= Requirement =
Find the line containing "lime 1x2 slope" in the listing below. Repeat it exactly, along with each following line up to and including the one containing "brown 1x2 brick [529,150,681,288] -> none".

*** Entries supplied

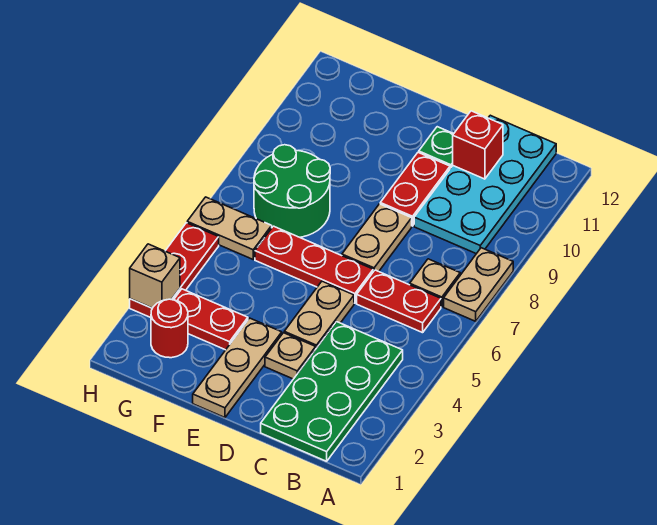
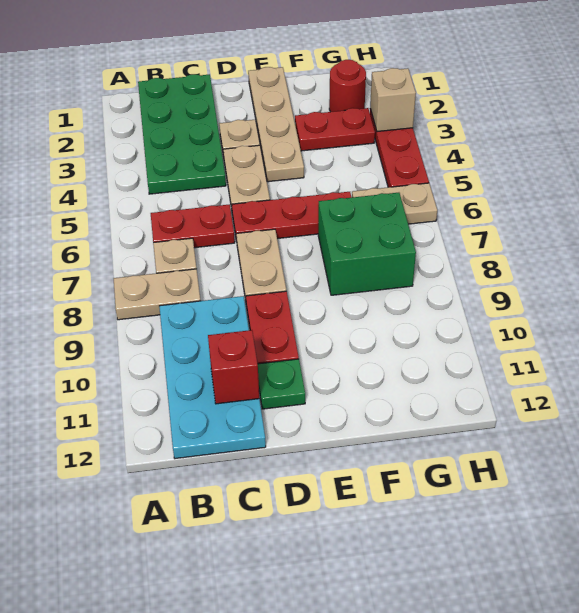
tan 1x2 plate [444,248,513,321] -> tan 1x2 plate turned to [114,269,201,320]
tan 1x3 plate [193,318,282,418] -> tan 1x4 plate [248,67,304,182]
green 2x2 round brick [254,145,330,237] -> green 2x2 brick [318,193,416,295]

******
*** Entries supplied

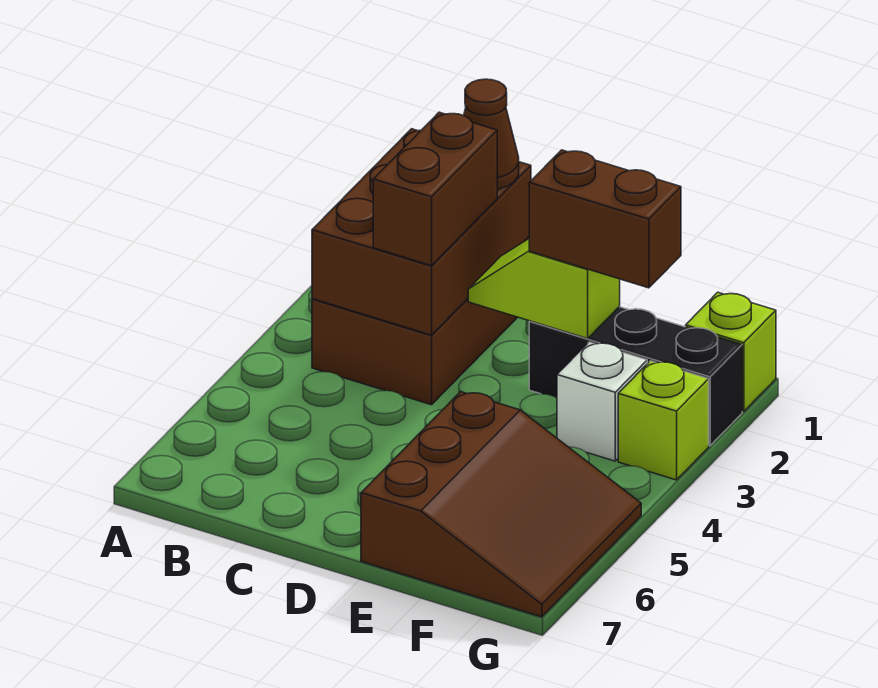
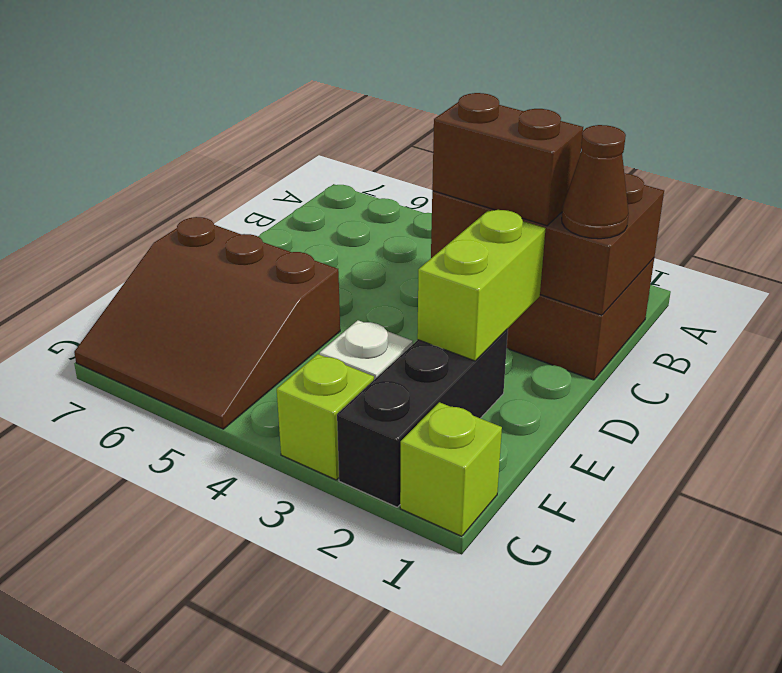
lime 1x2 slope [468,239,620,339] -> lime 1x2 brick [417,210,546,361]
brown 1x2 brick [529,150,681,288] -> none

******
*** Entries supplied

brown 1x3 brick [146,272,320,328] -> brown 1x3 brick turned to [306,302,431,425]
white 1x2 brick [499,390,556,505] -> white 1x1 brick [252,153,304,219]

******

= Output below =
lime 1x2 slope [468,239,620,339] -> lime 1x2 brick [417,210,546,361]
brown 1x2 brick [529,150,681,288] -> none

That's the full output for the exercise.